__TASK INSTRUCTIONS__
Could you give every record again, exactly as it reads?

[[ EXERCISE MATERIALS, beginning ]]

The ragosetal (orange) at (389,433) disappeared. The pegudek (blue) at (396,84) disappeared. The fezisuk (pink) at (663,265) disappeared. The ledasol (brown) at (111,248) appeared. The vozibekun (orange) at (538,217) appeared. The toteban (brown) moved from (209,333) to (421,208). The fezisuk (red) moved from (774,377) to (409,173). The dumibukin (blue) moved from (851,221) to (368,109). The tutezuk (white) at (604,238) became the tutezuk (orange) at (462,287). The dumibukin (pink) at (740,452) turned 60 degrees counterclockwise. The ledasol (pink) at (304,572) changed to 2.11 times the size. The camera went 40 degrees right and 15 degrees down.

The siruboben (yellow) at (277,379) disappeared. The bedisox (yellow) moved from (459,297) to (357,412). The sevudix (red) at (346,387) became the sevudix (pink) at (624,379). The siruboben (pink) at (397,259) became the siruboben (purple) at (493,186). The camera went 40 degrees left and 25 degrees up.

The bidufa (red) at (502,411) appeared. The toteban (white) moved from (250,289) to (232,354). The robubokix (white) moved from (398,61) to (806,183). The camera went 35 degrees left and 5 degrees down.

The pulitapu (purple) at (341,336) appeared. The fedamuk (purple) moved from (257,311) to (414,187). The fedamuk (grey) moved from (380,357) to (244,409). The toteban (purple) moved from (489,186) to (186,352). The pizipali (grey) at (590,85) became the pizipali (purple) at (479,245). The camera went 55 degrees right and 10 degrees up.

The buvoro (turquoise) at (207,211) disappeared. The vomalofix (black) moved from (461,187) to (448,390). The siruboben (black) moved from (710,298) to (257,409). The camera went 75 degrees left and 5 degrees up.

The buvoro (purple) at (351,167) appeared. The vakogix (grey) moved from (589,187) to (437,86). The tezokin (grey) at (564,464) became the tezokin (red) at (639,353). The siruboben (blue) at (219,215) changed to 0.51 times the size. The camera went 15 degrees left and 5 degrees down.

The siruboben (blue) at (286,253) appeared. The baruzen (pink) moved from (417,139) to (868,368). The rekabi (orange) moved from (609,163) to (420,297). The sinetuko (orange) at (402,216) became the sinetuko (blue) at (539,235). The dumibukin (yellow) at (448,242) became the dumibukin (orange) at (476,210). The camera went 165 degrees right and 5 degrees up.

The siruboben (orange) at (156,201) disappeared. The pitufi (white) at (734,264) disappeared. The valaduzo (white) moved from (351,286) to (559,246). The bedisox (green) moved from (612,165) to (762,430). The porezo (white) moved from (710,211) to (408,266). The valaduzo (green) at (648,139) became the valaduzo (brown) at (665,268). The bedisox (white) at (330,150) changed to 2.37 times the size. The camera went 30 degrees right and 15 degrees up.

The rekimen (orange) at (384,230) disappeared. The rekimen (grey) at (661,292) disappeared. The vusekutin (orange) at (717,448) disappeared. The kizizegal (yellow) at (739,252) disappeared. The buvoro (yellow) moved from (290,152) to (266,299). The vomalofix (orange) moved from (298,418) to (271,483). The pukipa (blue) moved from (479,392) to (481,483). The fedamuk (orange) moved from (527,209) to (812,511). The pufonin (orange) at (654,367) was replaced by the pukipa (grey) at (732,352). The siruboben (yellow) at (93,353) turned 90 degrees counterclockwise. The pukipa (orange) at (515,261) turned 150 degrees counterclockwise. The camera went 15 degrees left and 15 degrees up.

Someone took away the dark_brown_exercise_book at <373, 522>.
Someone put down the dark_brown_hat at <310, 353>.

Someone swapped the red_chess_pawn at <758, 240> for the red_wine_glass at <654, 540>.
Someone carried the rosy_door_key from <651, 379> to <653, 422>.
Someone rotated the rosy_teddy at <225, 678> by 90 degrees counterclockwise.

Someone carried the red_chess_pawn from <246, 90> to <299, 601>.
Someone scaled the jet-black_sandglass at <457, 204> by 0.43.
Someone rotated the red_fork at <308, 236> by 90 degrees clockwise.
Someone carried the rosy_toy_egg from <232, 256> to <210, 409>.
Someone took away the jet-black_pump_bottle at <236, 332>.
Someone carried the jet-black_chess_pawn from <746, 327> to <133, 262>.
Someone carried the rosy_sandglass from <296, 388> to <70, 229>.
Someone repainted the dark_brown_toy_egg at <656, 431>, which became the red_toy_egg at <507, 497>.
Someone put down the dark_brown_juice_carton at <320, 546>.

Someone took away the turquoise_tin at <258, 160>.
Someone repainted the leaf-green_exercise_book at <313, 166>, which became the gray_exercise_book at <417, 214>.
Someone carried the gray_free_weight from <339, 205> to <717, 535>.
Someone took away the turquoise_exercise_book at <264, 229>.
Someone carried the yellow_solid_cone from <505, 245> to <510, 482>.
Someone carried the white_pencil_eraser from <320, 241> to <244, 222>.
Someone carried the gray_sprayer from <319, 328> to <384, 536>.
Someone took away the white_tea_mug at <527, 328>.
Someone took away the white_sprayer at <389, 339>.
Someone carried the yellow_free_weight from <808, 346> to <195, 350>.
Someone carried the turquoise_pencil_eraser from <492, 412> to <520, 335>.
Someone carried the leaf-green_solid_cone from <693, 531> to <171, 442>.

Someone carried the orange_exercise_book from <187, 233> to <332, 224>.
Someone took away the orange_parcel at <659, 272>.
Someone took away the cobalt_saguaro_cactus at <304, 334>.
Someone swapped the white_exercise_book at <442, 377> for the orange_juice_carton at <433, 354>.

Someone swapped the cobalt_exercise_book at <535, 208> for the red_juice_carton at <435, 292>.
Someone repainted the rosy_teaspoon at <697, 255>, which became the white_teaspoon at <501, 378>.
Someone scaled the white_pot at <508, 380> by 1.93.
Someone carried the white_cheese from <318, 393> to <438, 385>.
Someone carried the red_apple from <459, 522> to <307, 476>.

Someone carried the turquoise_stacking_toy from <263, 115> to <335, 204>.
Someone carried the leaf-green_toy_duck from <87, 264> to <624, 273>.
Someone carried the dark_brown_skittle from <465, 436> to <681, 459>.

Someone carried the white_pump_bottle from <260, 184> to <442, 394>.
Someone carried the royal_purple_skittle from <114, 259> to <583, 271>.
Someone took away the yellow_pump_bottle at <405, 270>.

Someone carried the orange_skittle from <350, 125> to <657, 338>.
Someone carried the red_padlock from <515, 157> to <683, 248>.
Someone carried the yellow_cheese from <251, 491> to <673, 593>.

[[ EXERCISE MATERIALS, end ]]

__SOLUTION__
The ragosetal (orange) at (389,433) disappeared. The pegudek (blue) at (396,84) disappeared. The fezisuk (pink) at (663,265) disappeared. The ledasol (brown) at (111,248) appeared. The vozibekun (orange) at (538,217) appeared. The toteban (brown) moved from (209,333) to (421,208). The fezisuk (red) moved from (774,377) to (409,173). The dumibukin (blue) moved from (851,221) to (368,109). The tutezuk (white) at (604,238) became the tutezuk (orange) at (462,287). The dumibukin (pink) at (740,452) turned 60 degrees counterclockwise. The ledasol (pink) at (304,572) changed to 2.11 times the size. The camera went 40 degrees right and 15 degrees down.

The siruboben (yellow) at (277,379) disappeared. The bedisox (yellow) moved from (459,297) to (357,412). The sevudix (red) at (346,387) became the sevudix (pink) at (624,379). The siruboben (pink) at (397,259) became the siruboben (purple) at (493,186). The camera went 40 degrees left and 25 degrees up.

The bidufa (red) at (502,411) appeared. The toteban (white) moved from (250,289) to (232,354). The robubokix (white) moved from (398,61) to (806,183). The camera went 35 degrees left and 5 degrees down.

The pulitapu (purple) at (341,336) appeared. The fedamuk (purple) moved from (257,311) to (414,187). The fedamuk (grey) moved from (380,357) to (244,409). The toteban (purple) moved from (489,186) to (186,352). The pizipali (grey) at (590,85) became the pizipali (purple) at (479,245). The camera went 55 degrees right and 10 degrees up.

The buvoro (turquoise) at (207,211) disappeared. The vomalofix (black) moved from (461,187) to (448,390). The siruboben (black) moved from (710,298) to (257,409). The camera went 75 degrees left and 5 degrees up.

The buvoro (purple) at (351,167) appeared. The vakogix (grey) moved from (589,187) to (437,86). The tezokin (grey) at (564,464) became the tezokin (red) at (639,353). The siruboben (blue) at (219,215) changed to 0.51 times the size. The camera went 15 degrees left and 5 degrees down.

The siruboben (blue) at (286,253) appeared. The baruzen (pink) moved from (417,139) to (868,368). The rekabi (orange) moved from (609,163) to (420,297). The sinetuko (orange) at (402,216) became the sinetuko (blue) at (539,235). The dumibukin (yellow) at (448,242) became the dumibukin (orange) at (476,210). The camera went 165 degrees right and 5 degrees up.

The siruboben (orange) at (156,201) disappeared. The pitufi (white) at (734,264) disappeared. The valaduzo (white) moved from (351,286) to (559,246). The bedisox (green) moved from (612,165) to (762,430). The porezo (white) moved from (710,211) to (408,266). The valaduzo (green) at (648,139) became the valaduzo (brown) at (665,268). The bedisox (white) at (330,150) changed to 2.37 times the size. The camera went 30 degrees right and 15 degrees up.

The rekimen (orange) at (384,230) disappeared. The rekimen (grey) at (661,292) disappeared. The vusekutin (orange) at (717,448) disappeared. The kizizegal (yellow) at (739,252) disappeared. The buvoro (yellow) moved from (290,152) to (266,299). The vomalofix (orange) moved from (298,418) to (271,483). The pukipa (blue) moved from (479,392) to (481,483). The fedamuk (orange) moved from (527,209) to (812,511). The pufonin (orange) at (654,367) was replaced by the pukipa (grey) at (732,352). The siruboben (yellow) at (93,353) turned 90 degrees counterclockwise. The pukipa (orange) at (515,261) turned 150 degrees counterclockwise. The camera went 15 degrees left and 15 degrees up.

Someone took away the dark_brown_exercise_book at <373, 522>.
Someone put down the dark_brown_hat at <310, 353>.

Someone swapped the red_chess_pawn at <758, 240> for the red_wine_glass at <654, 540>.
Someone carried the rosy_door_key from <651, 379> to <653, 422>.
Someone rotated the rosy_teddy at <225, 678> by 90 degrees counterclockwise.

Someone carried the red_chess_pawn from <246, 90> to <299, 601>.
Someone scaled the jet-black_sandglass at <457, 204> by 0.43.
Someone rotated the red_fork at <308, 236> by 90 degrees clockwise.
Someone carried the rosy_toy_egg from <232, 256> to <210, 409>.
Someone took away the jet-black_pump_bottle at <236, 332>.
Someone carried the jet-black_chess_pawn from <746, 327> to <133, 262>.
Someone carried the rosy_sandglass from <296, 388> to <70, 229>.
Someone repainted the dark_brown_toy_egg at <656, 431>, which became the red_toy_egg at <507, 497>.
Someone put down the dark_brown_juice_carton at <320, 546>.

Someone took away the turquoise_tin at <258, 160>.
Someone repainted the leaf-green_exercise_book at <313, 166>, which became the gray_exercise_book at <417, 214>.
Someone carried the gray_free_weight from <339, 205> to <717, 535>.
Someone took away the turquoise_exercise_book at <264, 229>.
Someone carried the yellow_solid_cone from <505, 245> to <510, 482>.
Someone carried the white_pencil_eraser from <320, 241> to <244, 222>.
Someone carried the gray_sprayer from <319, 328> to <384, 536>.
Someone took away the white_tea_mug at <527, 328>.
Someone took away the white_sprayer at <389, 339>.
Someone carried the yellow_free_weight from <808, 346> to <195, 350>.
Someone carried the turquoise_pencil_eraser from <492, 412> to <520, 335>.
Someone carried the leaf-green_solid_cone from <693, 531> to <171, 442>.

Someone carried the orange_exercise_book from <187, 233> to <332, 224>.
Someone took away the orange_parcel at <659, 272>.
Someone took away the cobalt_saguaro_cactus at <304, 334>.
Someone swapped the white_exercise_book at <442, 377> for the orange_juice_carton at <433, 354>.

Someone swapped the cobalt_exercise_book at <535, 208> for the red_juice_carton at <435, 292>.
Someone repainted the rosy_teaspoon at <697, 255>, which became the white_teaspoon at <501, 378>.
Someone scaled the white_pot at <508, 380> by 1.93.
Someone carried the white_cheese from <318, 393> to <438, 385>.
Someone carried the red_apple from <459, 522> to <307, 476>.

Someone carried the turquoise_stacking_toy from <263, 115> to <335, 204>.
Someone carried the leaf-green_toy_duck from <87, 264> to <624, 273>.
Someone carried the dark_brown_skittle from <465, 436> to <681, 459>.

Someone carried the white_pump_bottle from <260, 184> to <442, 394>.
Someone carried the royal_purple_skittle from <114, 259> to <583, 271>.
Someone took away the yellow_pump_bottle at <405, 270>.

Someone carried the orange_skittle from <350, 125> to <657, 338>.
Someone carried the red_padlock from <515, 157> to <683, 248>.
Someone carried the yellow_cheese from <251, 491> to <673, 593>.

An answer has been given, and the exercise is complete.